▶ [WHAT YOU HAVE TO DO] Below are the records; tally the lines in them that include the word "RADIO" and reply with the number alone.

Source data

Content starts

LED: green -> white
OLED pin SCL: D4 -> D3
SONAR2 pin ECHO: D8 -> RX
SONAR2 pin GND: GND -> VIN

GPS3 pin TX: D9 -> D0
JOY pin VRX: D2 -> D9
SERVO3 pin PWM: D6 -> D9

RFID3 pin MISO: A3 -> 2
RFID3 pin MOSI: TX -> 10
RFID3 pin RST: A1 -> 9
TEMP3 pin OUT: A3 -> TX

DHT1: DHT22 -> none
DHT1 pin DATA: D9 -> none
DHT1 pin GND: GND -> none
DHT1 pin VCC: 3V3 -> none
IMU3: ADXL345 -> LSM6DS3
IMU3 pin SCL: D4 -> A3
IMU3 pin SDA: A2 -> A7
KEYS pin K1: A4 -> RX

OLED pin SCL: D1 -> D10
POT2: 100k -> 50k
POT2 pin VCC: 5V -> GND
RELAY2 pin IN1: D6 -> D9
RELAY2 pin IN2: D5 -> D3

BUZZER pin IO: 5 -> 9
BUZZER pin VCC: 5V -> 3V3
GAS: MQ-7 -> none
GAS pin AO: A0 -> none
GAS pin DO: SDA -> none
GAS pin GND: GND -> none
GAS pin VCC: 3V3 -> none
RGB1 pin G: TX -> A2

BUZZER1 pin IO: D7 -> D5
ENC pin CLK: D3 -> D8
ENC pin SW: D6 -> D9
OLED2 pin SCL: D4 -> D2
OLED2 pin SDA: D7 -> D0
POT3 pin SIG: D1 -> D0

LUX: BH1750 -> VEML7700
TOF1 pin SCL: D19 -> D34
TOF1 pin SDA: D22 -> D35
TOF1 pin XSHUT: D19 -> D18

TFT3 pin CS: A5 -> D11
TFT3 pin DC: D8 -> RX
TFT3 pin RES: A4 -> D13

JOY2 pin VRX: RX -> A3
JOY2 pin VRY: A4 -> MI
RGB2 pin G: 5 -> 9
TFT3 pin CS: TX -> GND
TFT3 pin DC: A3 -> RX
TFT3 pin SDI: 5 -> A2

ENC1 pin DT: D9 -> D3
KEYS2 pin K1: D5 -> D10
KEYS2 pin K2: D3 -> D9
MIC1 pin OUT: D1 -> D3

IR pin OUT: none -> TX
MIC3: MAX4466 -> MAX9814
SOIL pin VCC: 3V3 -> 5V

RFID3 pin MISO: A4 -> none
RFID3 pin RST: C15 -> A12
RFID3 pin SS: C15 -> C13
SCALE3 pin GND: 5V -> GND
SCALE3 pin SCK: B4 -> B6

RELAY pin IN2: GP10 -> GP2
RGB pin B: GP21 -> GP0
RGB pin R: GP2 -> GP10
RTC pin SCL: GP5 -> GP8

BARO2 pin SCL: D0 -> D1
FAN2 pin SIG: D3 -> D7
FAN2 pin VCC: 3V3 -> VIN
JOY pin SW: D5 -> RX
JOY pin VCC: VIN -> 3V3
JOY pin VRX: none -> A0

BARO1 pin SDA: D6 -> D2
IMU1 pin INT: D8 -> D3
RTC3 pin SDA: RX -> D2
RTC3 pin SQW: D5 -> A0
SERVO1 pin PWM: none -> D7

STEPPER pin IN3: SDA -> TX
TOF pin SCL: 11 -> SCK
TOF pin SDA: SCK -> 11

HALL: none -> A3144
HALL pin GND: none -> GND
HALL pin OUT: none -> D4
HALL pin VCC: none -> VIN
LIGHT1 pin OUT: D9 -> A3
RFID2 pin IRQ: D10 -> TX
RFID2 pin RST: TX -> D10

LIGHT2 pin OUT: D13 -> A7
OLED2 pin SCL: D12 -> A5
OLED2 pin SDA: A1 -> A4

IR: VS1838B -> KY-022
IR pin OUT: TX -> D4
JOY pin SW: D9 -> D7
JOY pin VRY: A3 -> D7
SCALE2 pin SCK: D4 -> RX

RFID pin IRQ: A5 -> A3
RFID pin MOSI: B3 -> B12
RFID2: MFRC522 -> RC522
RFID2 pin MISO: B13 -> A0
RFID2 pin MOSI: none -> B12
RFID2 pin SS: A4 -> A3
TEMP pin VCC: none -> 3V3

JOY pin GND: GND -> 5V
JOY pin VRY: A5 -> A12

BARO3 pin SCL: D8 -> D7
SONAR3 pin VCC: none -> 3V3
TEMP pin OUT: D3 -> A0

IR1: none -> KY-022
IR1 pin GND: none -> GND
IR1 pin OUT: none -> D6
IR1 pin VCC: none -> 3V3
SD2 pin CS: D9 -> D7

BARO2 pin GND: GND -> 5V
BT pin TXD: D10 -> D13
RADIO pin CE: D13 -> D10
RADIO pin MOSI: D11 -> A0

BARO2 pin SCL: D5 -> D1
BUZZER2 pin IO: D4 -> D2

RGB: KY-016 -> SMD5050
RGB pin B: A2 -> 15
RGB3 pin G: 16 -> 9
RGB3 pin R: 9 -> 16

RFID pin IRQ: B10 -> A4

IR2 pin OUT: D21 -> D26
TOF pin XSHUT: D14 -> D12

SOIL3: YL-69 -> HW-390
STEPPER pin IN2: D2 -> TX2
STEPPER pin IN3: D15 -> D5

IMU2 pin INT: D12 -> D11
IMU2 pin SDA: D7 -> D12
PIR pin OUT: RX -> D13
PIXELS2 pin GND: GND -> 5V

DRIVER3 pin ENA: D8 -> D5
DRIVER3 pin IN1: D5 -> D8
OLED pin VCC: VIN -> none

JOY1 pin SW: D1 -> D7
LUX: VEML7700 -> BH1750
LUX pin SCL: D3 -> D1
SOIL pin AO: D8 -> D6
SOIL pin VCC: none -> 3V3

Content ends

▶ [OUTPUT] 2